> What this task involves
Print the records exactly as written, and let no picture into the answer.

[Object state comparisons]
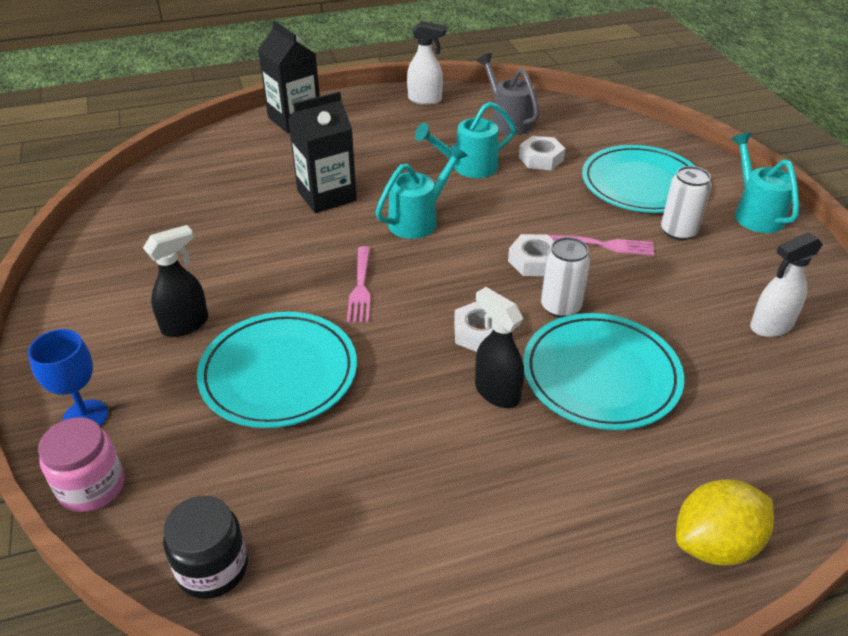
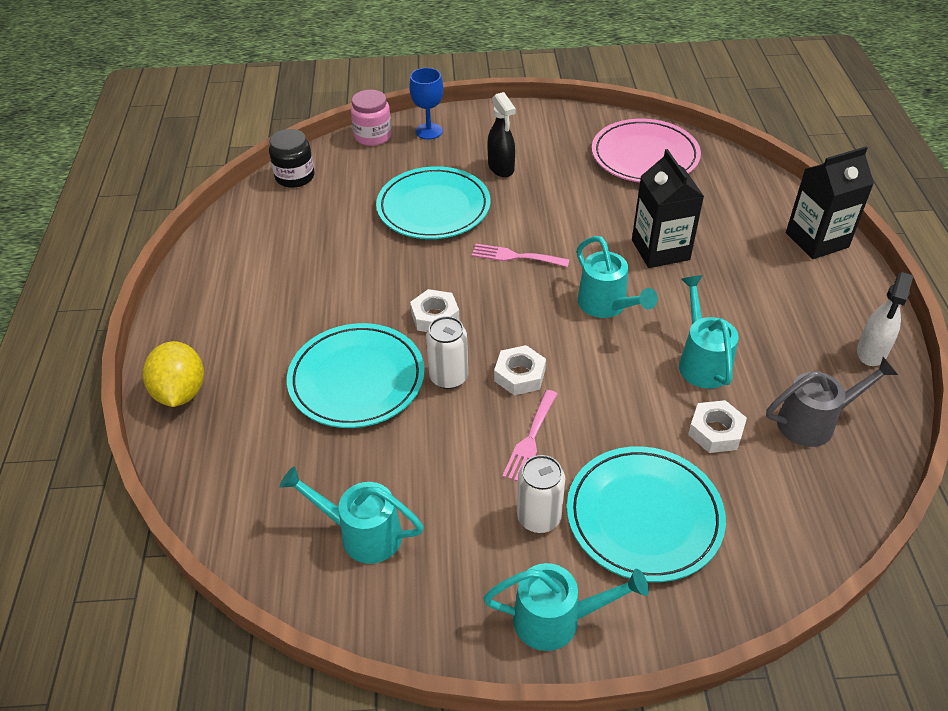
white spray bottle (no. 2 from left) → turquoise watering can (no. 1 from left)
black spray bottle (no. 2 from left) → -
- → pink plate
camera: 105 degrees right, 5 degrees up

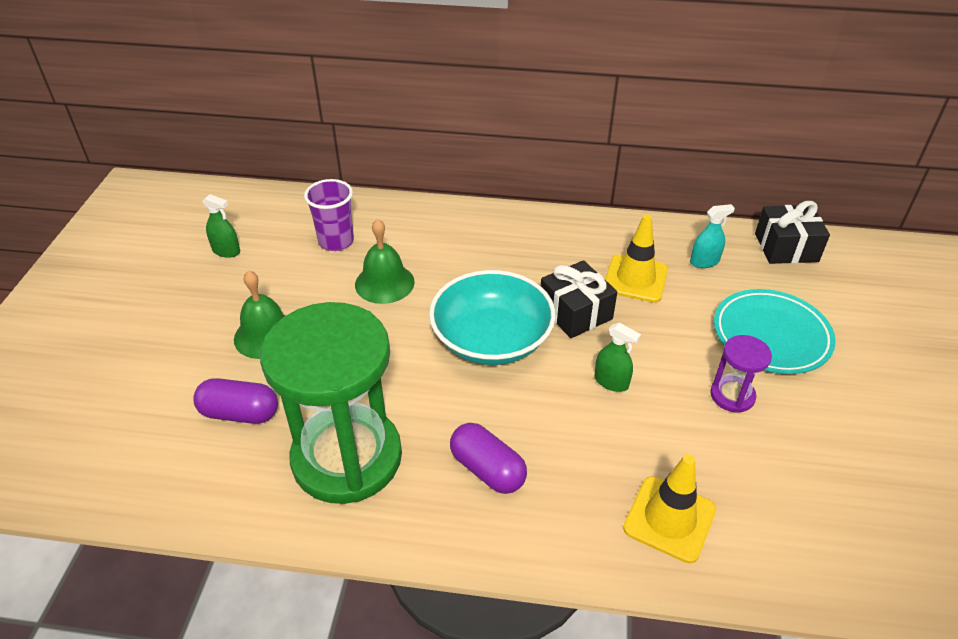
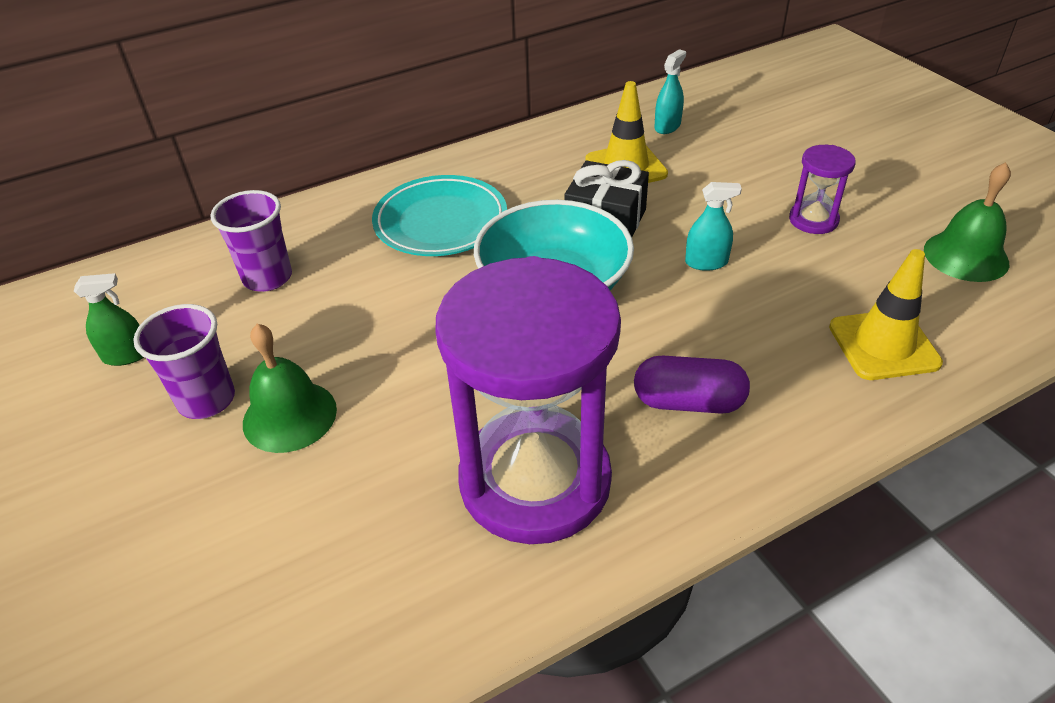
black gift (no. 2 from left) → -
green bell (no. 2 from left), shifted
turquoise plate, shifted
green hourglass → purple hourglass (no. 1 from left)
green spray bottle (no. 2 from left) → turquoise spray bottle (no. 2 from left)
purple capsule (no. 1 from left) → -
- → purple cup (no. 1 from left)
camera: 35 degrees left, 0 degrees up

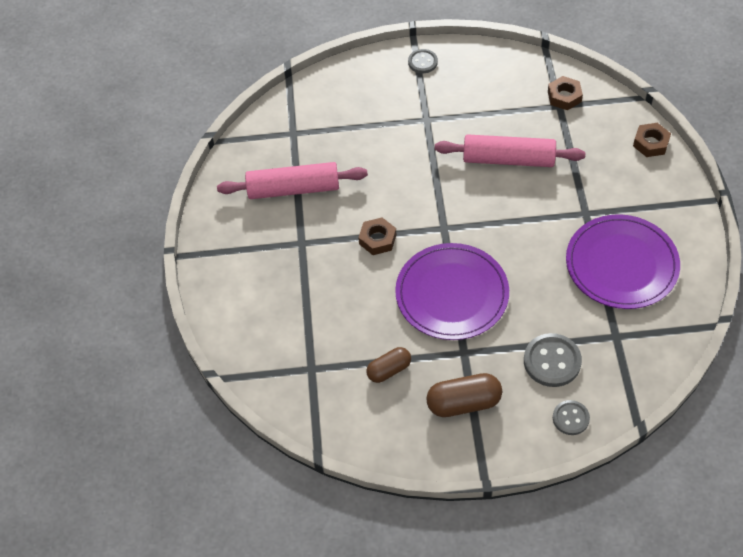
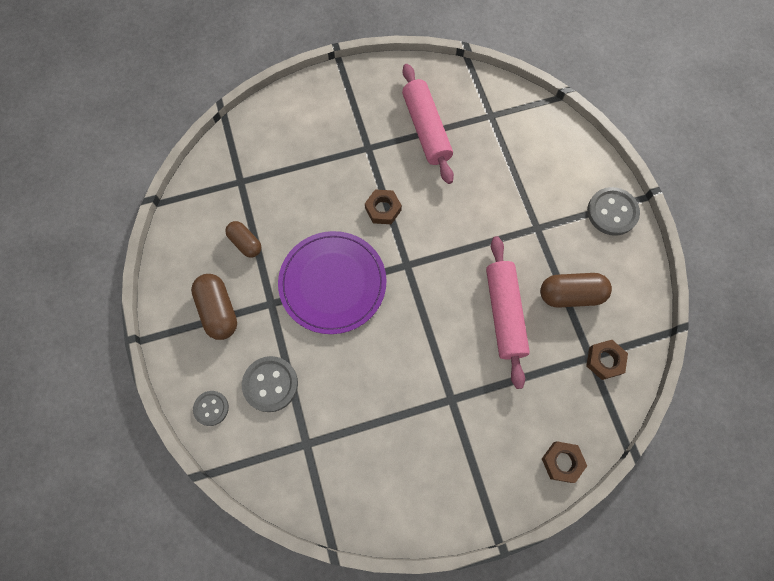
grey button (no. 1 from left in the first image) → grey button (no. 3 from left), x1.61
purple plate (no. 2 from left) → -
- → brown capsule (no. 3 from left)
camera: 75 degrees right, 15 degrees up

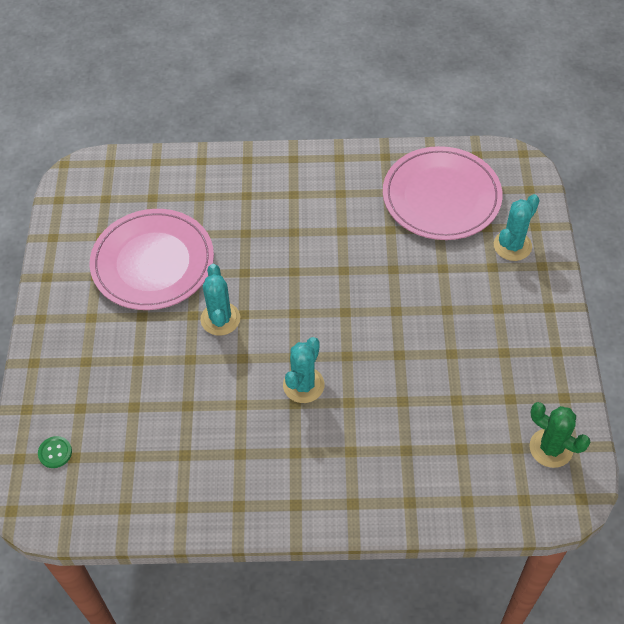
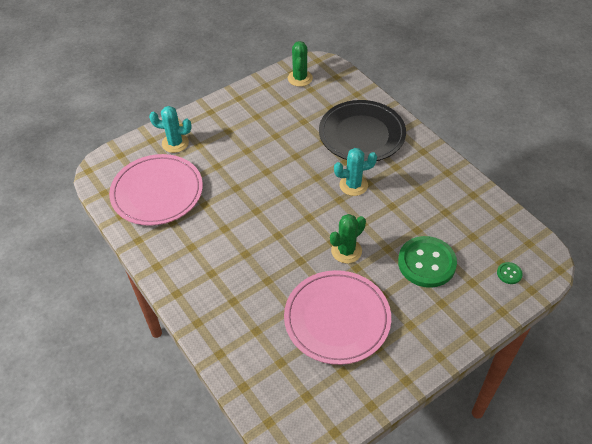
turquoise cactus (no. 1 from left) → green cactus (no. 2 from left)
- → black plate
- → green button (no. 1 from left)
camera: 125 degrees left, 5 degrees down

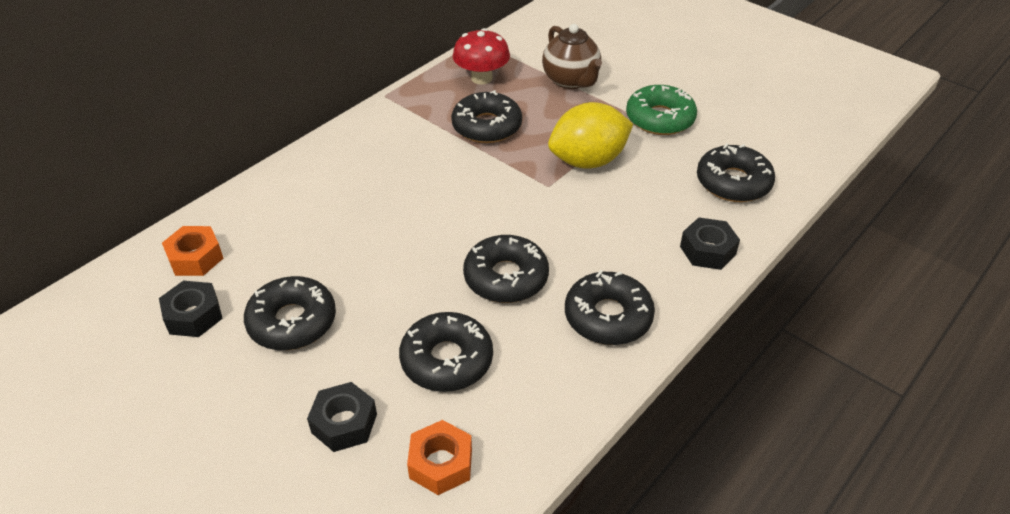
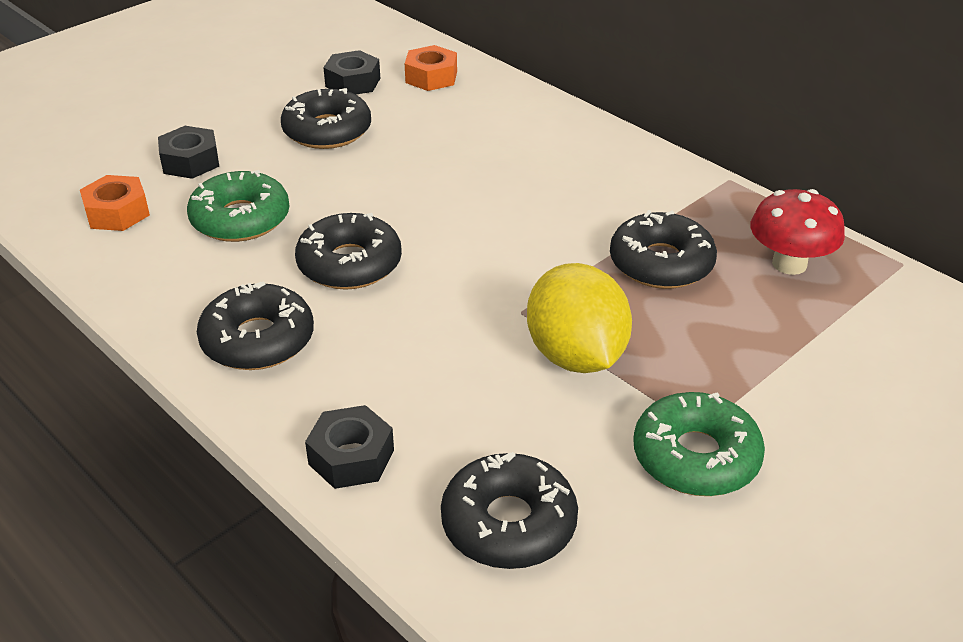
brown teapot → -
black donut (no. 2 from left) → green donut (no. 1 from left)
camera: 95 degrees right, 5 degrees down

> Output for this exercise
white spray bottle (no. 2 from left) → turquoise watering can (no. 1 from left)
black spray bottle (no. 2 from left) → -
- → pink plate
camera: 105 degrees right, 5 degrees up

black gift (no. 2 from left) → -
green bell (no. 2 from left), shifted
turquoise plate, shifted
green hourglass → purple hourglass (no. 1 from left)
green spray bottle (no. 2 from left) → turquoise spray bottle (no. 2 from left)
purple capsule (no. 1 from left) → -
- → purple cup (no. 1 from left)
camera: 35 degrees left, 0 degrees up

grey button (no. 1 from left in the first image) → grey button (no. 3 from left), x1.61
purple plate (no. 2 from left) → -
- → brown capsule (no. 3 from left)
camera: 75 degrees right, 15 degrees up

turquoise cactus (no. 1 from left) → green cactus (no. 2 from left)
- → black plate
- → green button (no. 1 from left)
camera: 125 degrees left, 5 degrees down

brown teapot → -
black donut (no. 2 from left) → green donut (no. 1 from left)
camera: 95 degrees right, 5 degrees down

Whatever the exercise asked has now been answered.